• [Your task] In the listing below, find the line with "yellow semicircle: (59, 112)" and the line with "gray line: (342, 834) -> (295, 877), moved", then return them and every line between them exactly, minus the pictures.
====== Dataset excerpts
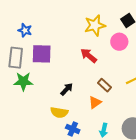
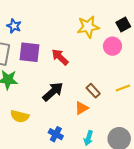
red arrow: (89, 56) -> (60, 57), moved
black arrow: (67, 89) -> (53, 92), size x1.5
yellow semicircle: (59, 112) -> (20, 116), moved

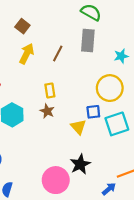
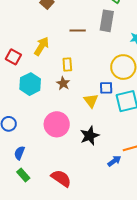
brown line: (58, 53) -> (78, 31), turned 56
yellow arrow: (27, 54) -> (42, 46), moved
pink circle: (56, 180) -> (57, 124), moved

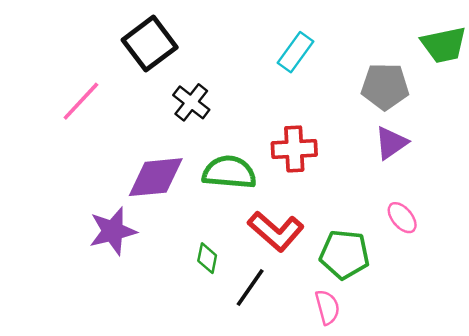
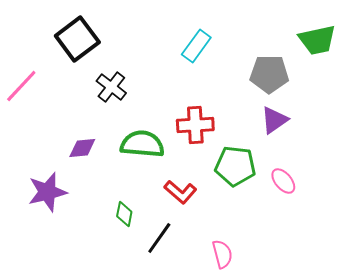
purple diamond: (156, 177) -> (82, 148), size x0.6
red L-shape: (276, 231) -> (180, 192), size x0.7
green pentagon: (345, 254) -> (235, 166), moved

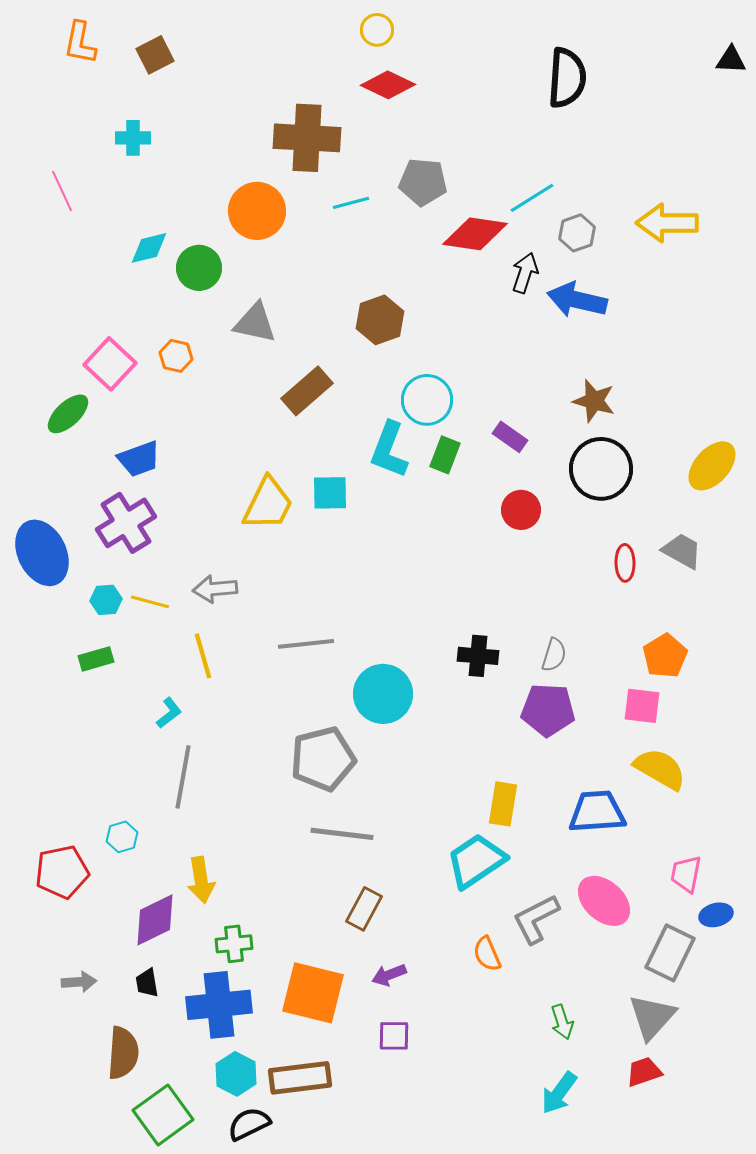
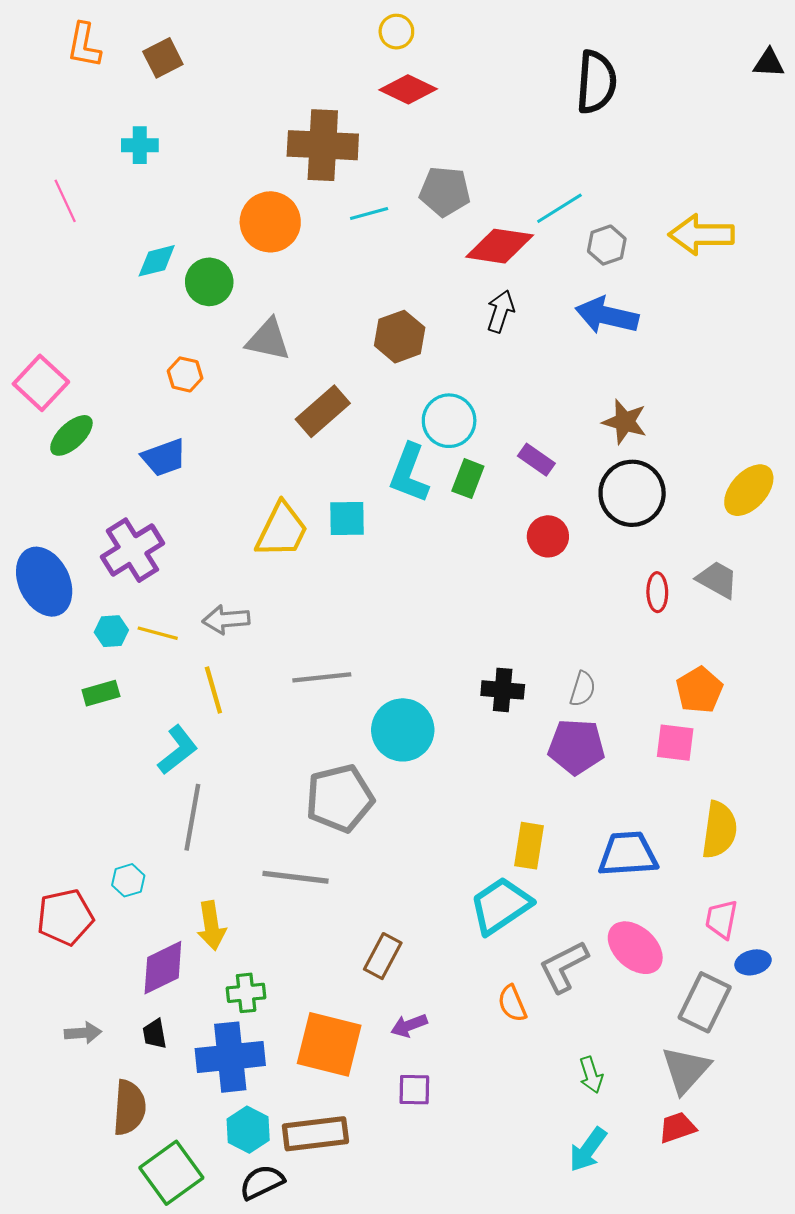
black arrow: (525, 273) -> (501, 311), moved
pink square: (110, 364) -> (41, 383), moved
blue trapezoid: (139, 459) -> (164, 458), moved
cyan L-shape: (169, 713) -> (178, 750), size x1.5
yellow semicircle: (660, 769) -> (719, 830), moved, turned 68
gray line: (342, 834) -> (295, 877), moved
============
====== Dataset excerpts
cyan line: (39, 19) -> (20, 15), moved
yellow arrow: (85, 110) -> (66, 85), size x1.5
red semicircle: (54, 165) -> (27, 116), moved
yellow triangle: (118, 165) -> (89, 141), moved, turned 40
============
• [Response for this exercise]
yellow semicircle: (59, 112) -> (20, 116), moved

brown line: (58, 53) -> (78, 31), turned 56
yellow arrow: (27, 54) -> (42, 46), moved
pink circle: (56, 180) -> (57, 124), moved

purple diamond: (156, 177) -> (82, 148), size x0.6
red L-shape: (276, 231) -> (180, 192), size x0.7
green pentagon: (345, 254) -> (235, 166), moved

black arrow: (525, 273) -> (501, 311), moved
pink square: (110, 364) -> (41, 383), moved
blue trapezoid: (139, 459) -> (164, 458), moved
cyan L-shape: (169, 713) -> (178, 750), size x1.5
yellow semicircle: (660, 769) -> (719, 830), moved, turned 68
gray line: (342, 834) -> (295, 877), moved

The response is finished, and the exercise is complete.